> Dataset entries:
■ ■ ■ ■ ■

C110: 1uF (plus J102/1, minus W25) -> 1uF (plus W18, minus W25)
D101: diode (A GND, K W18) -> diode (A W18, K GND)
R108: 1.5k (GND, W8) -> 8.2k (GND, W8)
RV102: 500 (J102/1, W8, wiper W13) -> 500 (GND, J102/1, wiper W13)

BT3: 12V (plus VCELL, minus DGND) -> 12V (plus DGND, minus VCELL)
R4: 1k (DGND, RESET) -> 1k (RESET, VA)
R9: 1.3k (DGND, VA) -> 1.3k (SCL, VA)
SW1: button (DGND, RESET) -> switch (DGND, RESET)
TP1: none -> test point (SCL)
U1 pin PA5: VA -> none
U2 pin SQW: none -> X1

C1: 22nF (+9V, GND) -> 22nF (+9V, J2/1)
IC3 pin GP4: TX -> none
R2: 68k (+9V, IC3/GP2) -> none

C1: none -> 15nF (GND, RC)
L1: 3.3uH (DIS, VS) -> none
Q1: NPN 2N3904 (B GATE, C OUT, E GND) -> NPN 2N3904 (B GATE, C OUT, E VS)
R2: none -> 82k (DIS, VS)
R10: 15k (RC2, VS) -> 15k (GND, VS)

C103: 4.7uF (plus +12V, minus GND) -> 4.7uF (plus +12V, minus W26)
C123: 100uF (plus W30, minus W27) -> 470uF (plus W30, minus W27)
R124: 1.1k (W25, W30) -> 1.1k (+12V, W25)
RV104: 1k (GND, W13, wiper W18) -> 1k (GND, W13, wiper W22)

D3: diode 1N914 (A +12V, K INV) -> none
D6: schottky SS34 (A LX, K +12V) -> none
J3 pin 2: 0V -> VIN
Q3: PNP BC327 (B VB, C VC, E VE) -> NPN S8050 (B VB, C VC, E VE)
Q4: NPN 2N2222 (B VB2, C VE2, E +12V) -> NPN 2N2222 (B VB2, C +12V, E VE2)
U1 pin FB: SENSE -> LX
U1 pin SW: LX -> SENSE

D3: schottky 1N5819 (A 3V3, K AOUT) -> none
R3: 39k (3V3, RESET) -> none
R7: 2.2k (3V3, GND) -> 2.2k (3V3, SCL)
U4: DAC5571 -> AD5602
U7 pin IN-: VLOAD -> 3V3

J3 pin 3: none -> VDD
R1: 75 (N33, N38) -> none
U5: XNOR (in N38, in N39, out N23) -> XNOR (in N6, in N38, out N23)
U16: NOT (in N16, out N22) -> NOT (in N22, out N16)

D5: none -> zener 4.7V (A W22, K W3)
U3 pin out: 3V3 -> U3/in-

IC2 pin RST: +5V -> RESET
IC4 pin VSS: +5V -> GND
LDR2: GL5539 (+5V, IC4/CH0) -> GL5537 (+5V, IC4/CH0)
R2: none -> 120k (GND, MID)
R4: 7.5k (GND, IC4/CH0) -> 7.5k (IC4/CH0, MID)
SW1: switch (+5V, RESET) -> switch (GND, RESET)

■ ■ ■ ■ ■

Without altering anything, print all of the data again.

> Written response:
C110: 1uF (plus J102/1, minus W25) -> 1uF (plus W18, minus W25)
D101: diode (A GND, K W18) -> diode (A W18, K GND)
R108: 1.5k (GND, W8) -> 8.2k (GND, W8)
RV102: 500 (J102/1, W8, wiper W13) -> 500 (GND, J102/1, wiper W13)

BT3: 12V (plus VCELL, minus DGND) -> 12V (plus DGND, minus VCELL)
R4: 1k (DGND, RESET) -> 1k (RESET, VA)
R9: 1.3k (DGND, VA) -> 1.3k (SCL, VA)
SW1: button (DGND, RESET) -> switch (DGND, RESET)
TP1: none -> test point (SCL)
U1 pin PA5: VA -> none
U2 pin SQW: none -> X1

C1: 22nF (+9V, GND) -> 22nF (+9V, J2/1)
IC3 pin GP4: TX -> none
R2: 68k (+9V, IC3/GP2) -> none

C1: none -> 15nF (GND, RC)
L1: 3.3uH (DIS, VS) -> none
Q1: NPN 2N3904 (B GATE, C OUT, E GND) -> NPN 2N3904 (B GATE, C OUT, E VS)
R2: none -> 82k (DIS, VS)
R10: 15k (RC2, VS) -> 15k (GND, VS)

C103: 4.7uF (plus +12V, minus GND) -> 4.7uF (plus +12V, minus W26)
C123: 100uF (plus W30, minus W27) -> 470uF (plus W30, minus W27)
R124: 1.1k (W25, W30) -> 1.1k (+12V, W25)
RV104: 1k (GND, W13, wiper W18) -> 1k (GND, W13, wiper W22)

D3: diode 1N914 (A +12V, K INV) -> none
D6: schottky SS34 (A LX, K +12V) -> none
J3 pin 2: 0V -> VIN
Q3: PNP BC327 (B VB, C VC, E VE) -> NPN S8050 (B VB, C VC, E VE)
Q4: NPN 2N2222 (B VB2, C VE2, E +12V) -> NPN 2N2222 (B VB2, C +12V, E VE2)
U1 pin FB: SENSE -> LX
U1 pin SW: LX -> SENSE

D3: schottky 1N5819 (A 3V3, K AOUT) -> none
R3: 39k (3V3, RESET) -> none
R7: 2.2k (3V3, GND) -> 2.2k (3V3, SCL)
U4: DAC5571 -> AD5602
U7 pin IN-: VLOAD -> 3V3

J3 pin 3: none -> VDD
R1: 75 (N33, N38) -> none
U5: XNOR (in N38, in N39, out N23) -> XNOR (in N6, in N38, out N23)
U16: NOT (in N16, out N22) -> NOT (in N22, out N16)

D5: none -> zener 4.7V (A W22, K W3)
U3 pin out: 3V3 -> U3/in-

IC2 pin RST: +5V -> RESET
IC4 pin VSS: +5V -> GND
LDR2: GL5539 (+5V, IC4/CH0) -> GL5537 (+5V, IC4/CH0)
R2: none -> 120k (GND, MID)
R4: 7.5k (GND, IC4/CH0) -> 7.5k (IC4/CH0, MID)
SW1: switch (+5V, RESET) -> switch (GND, RESET)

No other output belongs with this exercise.